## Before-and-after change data
----------

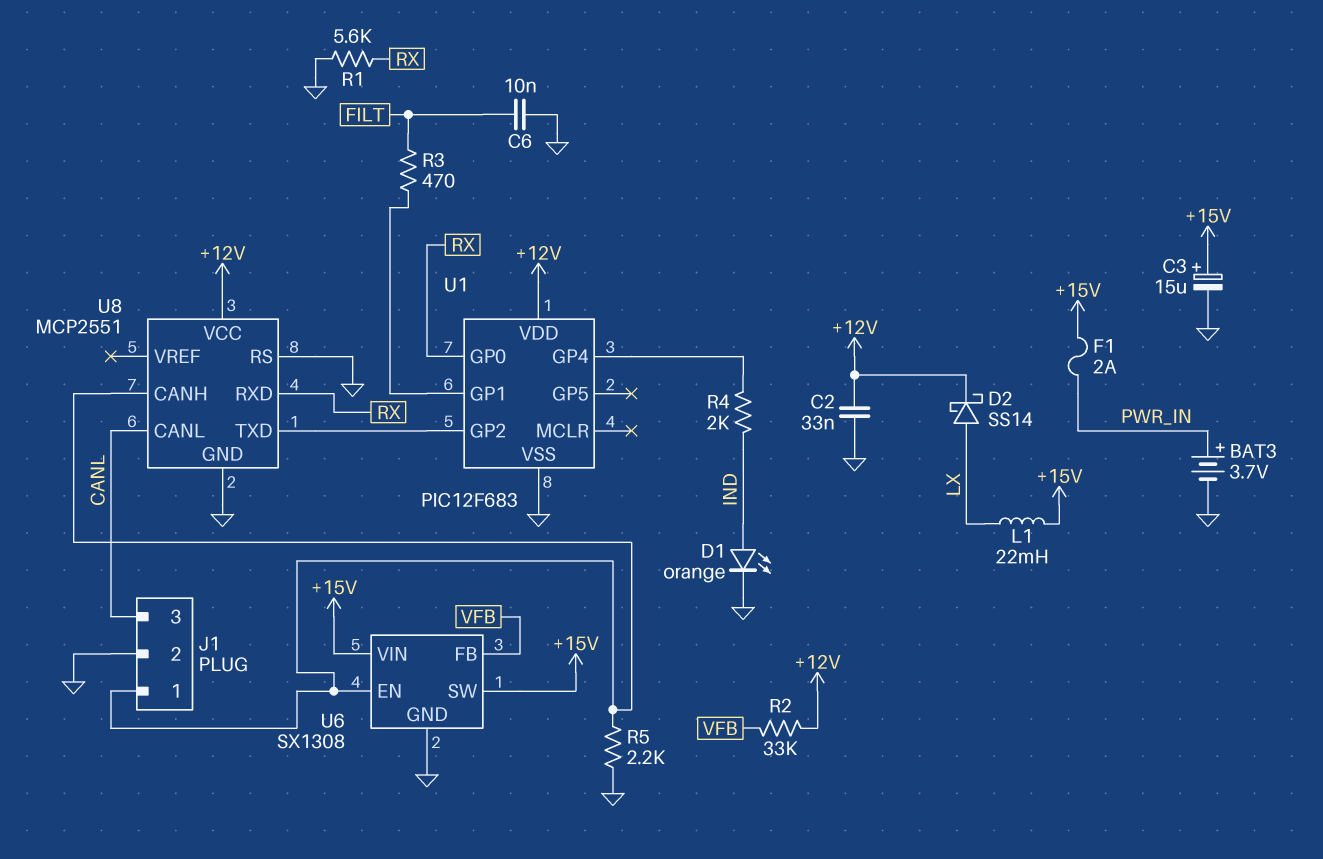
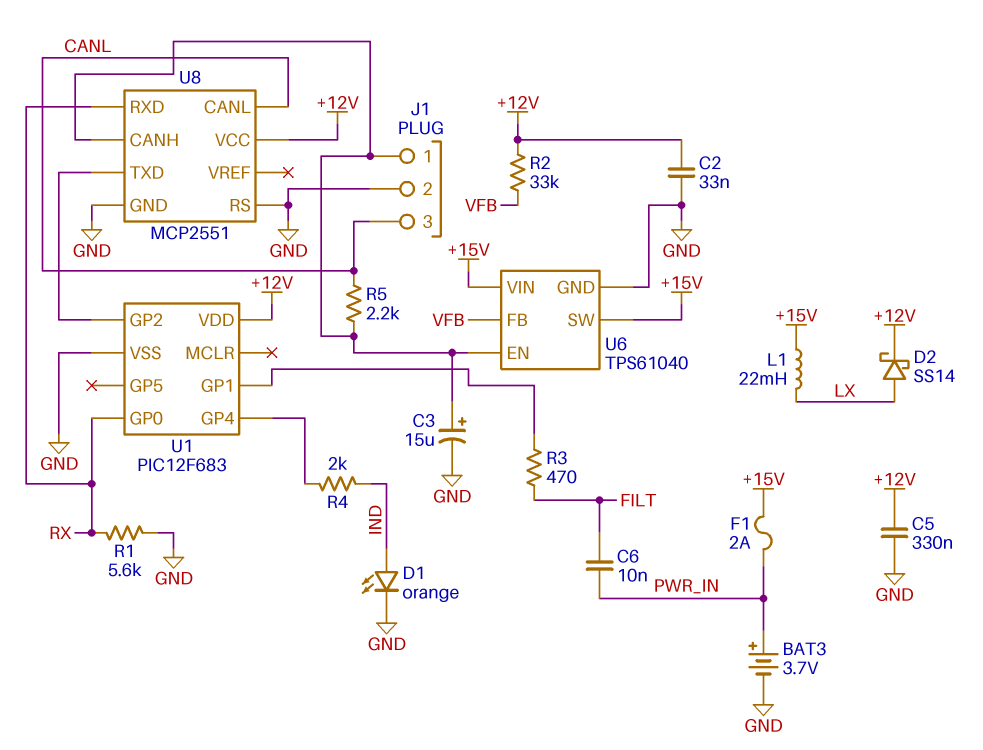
C3: 15uF (plus +15V, minus GND) -> 15uF (plus J1/1, minus GND)
C5: none -> 330nF (+12V, GND)
C6: 10nF (FILT, GND) -> 10nF (FILT, PWR_IN)
R5: 2.2k (GND, J1/1) -> 2.2k (CANL, J1/1)
U6: SX1308 -> TPS61040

----------

## Problem requirements
Quote the records in their entirety, keeping the wording exact and excluding pictures.

## Result below
C3: 15uF (plus +15V, minus GND) -> 15uF (plus J1/1, minus GND)
C5: none -> 330nF (+12V, GND)
C6: 10nF (FILT, GND) -> 10nF (FILT, PWR_IN)
R5: 2.2k (GND, J1/1) -> 2.2k (CANL, J1/1)
U6: SX1308 -> TPS61040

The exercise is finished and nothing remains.